→ **Task prompt**
A single figure is the whole answer: the number of lines in the entries that contain "orange".

[Start of Attachment]

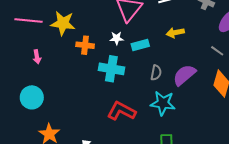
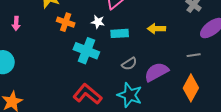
gray line: (217, 51) -> (194, 55), turned -56
gray semicircle: (156, 73) -> (129, 64), turned 35

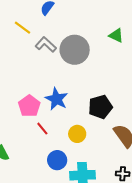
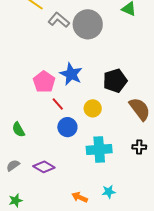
blue circle: (57, 160) -> (67, 127), moved

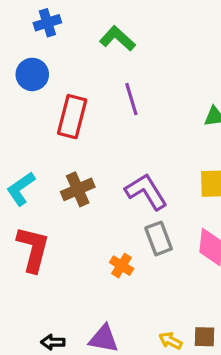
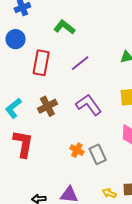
green L-shape: (117, 39) -> (64, 27), moved
purple line: (131, 99) -> (80, 63), moved, turned 72
gray rectangle: (159, 238) -> (98, 154), moved

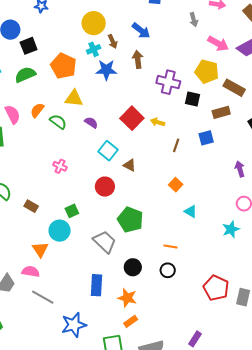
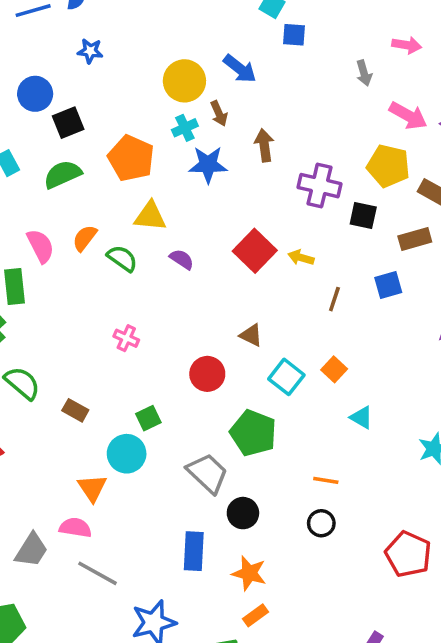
blue arrow: (141, 31) -> (240, 69), moved
cyan square: (108, 151) -> (286, 377), moved
black circle: (133, 267) -> (243, 513), moved

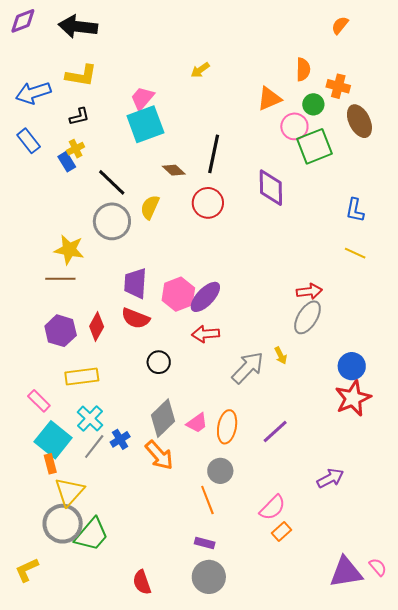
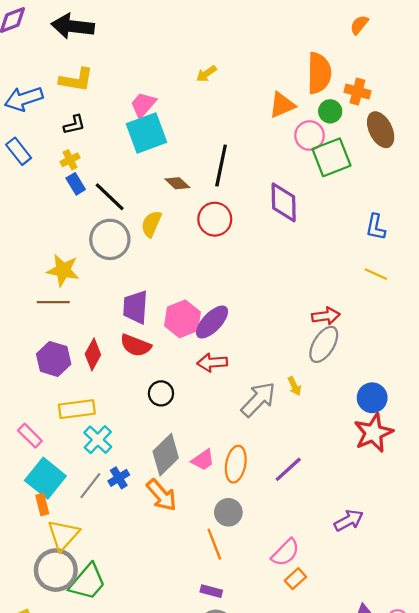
orange semicircle: (303, 69) -> (319, 73), size x1.6
blue rectangle: (67, 162) -> (76, 184), moved
cyan cross: (90, 419) -> (98, 440), moved

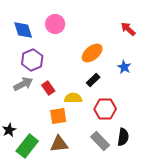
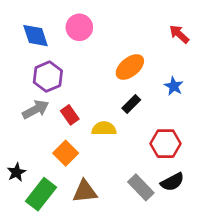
red hexagon: (105, 109) -> (165, 144), moved
orange square: (58, 116) -> (66, 153), moved, turned -36
black semicircle: (123, 137) -> (172, 182), turned 54

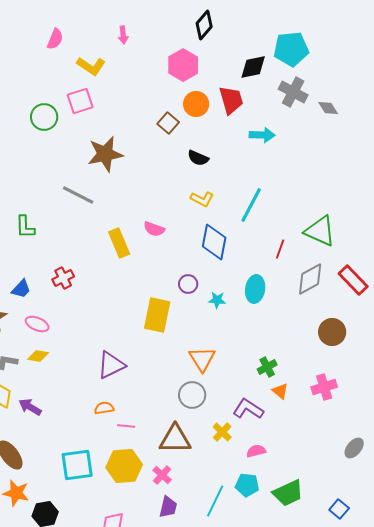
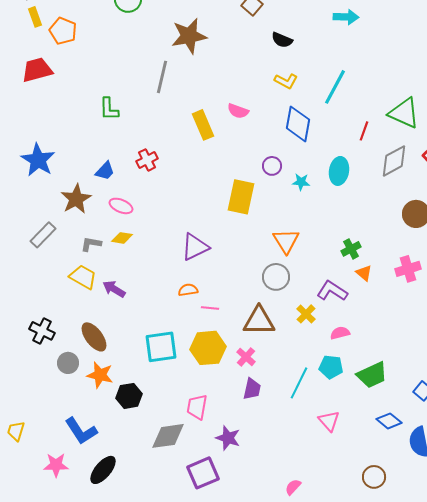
gray line: (78, 195) -> (162, 77), turned 76

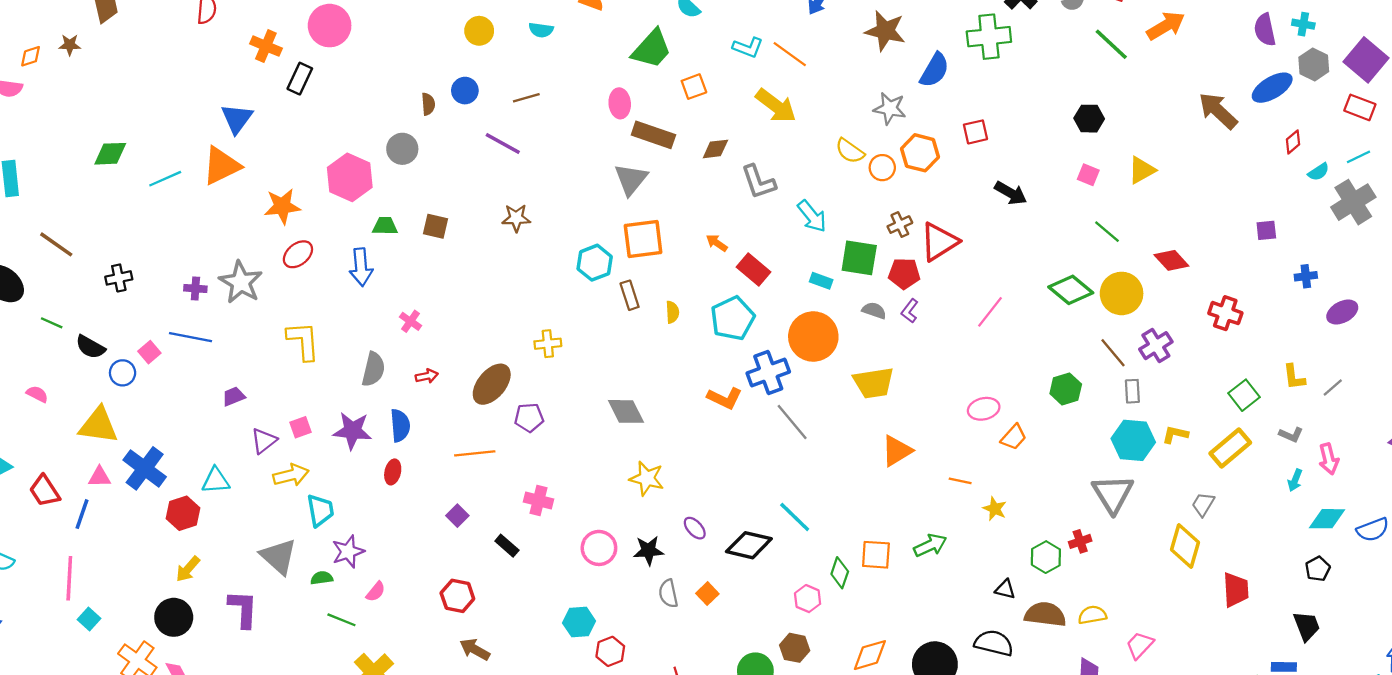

[End of Attachment]

→ **Task solution**
2